Data for this exercise:
————————
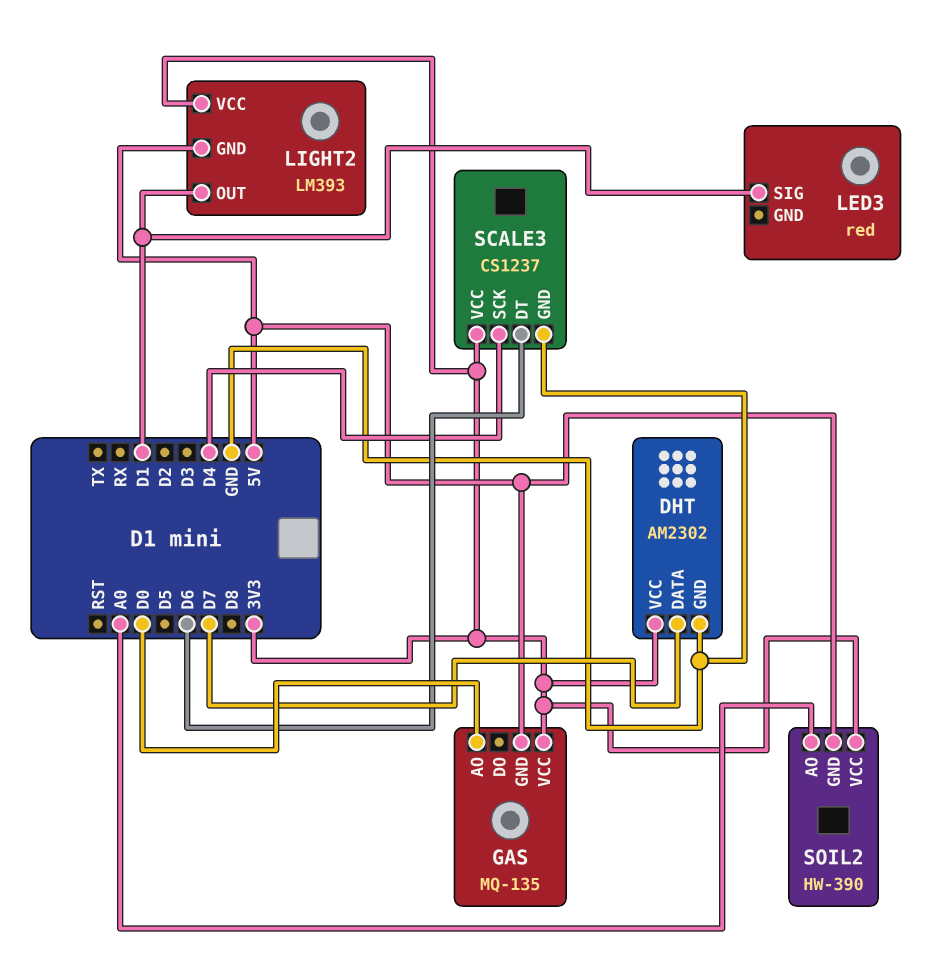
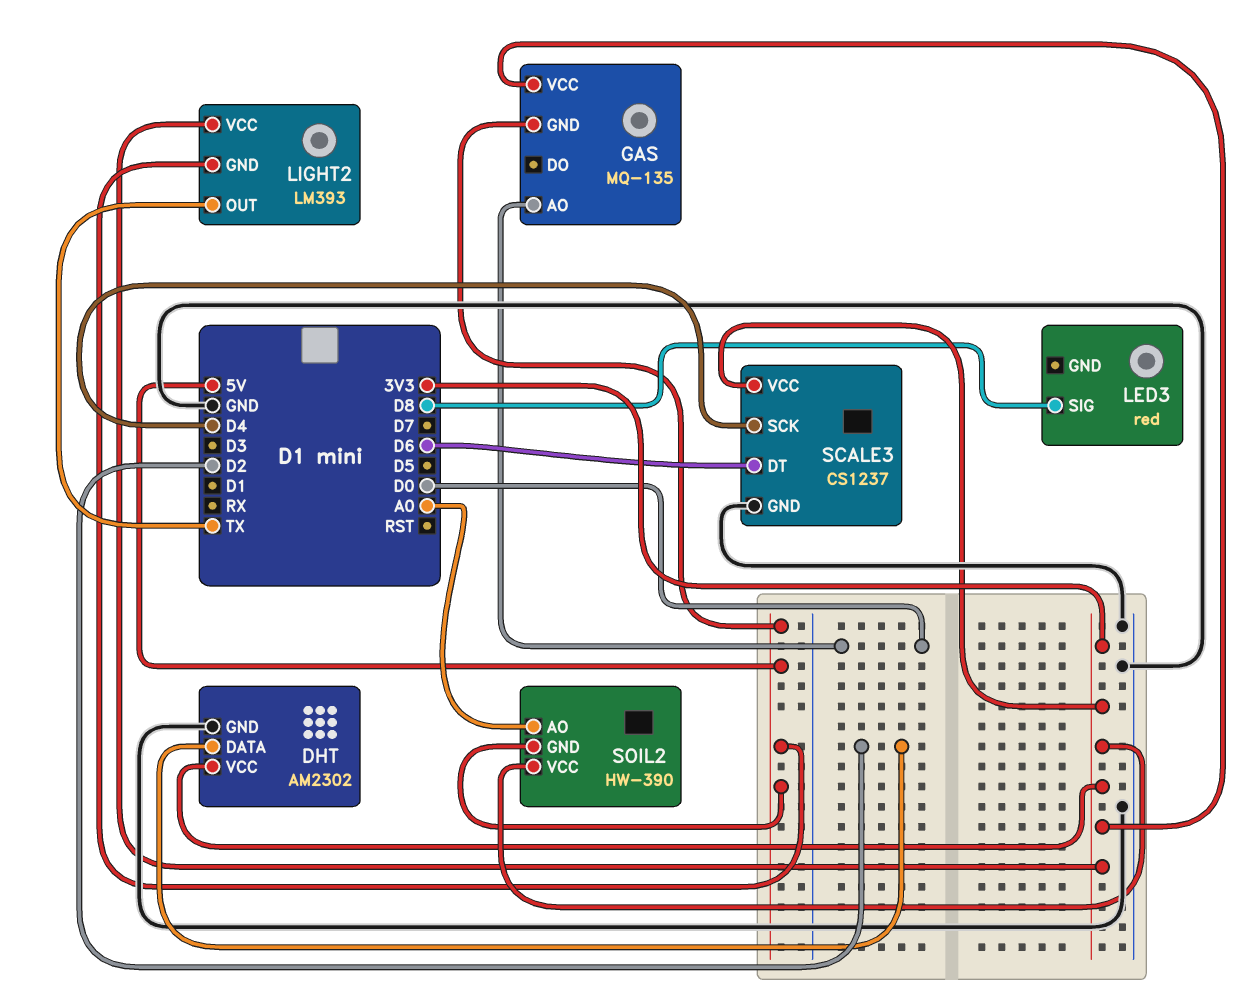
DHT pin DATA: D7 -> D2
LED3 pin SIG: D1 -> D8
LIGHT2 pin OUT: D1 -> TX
————————
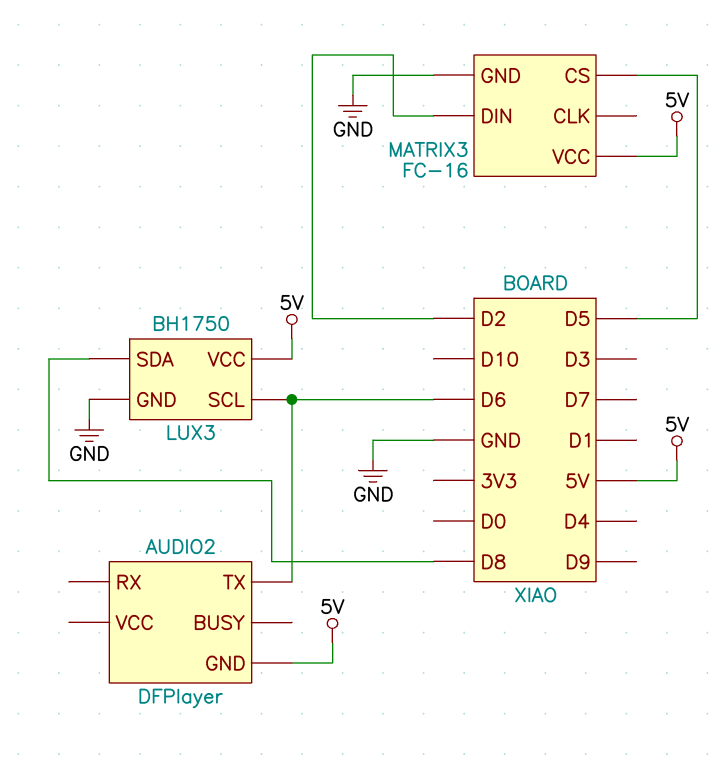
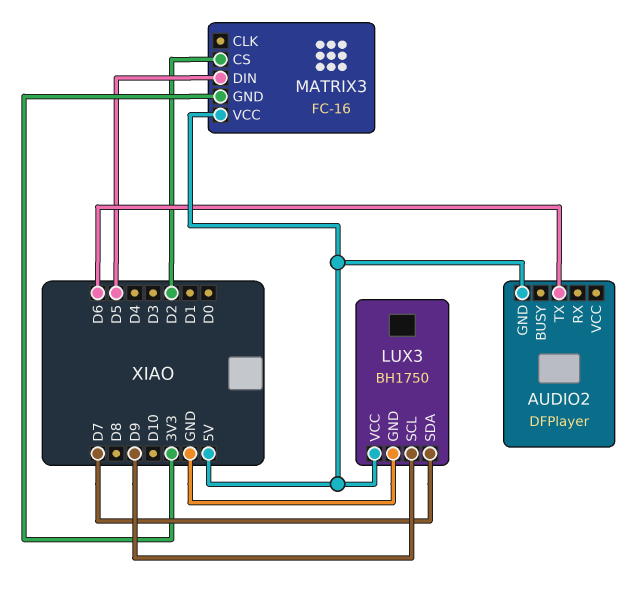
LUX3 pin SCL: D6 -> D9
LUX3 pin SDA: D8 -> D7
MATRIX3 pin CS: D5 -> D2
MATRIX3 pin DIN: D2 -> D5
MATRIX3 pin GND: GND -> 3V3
————————
Problem to solve:
In the entries above, the lines from the one bearing "MATRIX3 pin CS: D5 -> D2" up to and including the one bearing "MATRIX3 pin GND: GND -> 3V3" should be transcribed exactly; no other line is wanted.

Solution for this exercise:
MATRIX3 pin CS: D5 -> D2
MATRIX3 pin DIN: D2 -> D5
MATRIX3 pin GND: GND -> 3V3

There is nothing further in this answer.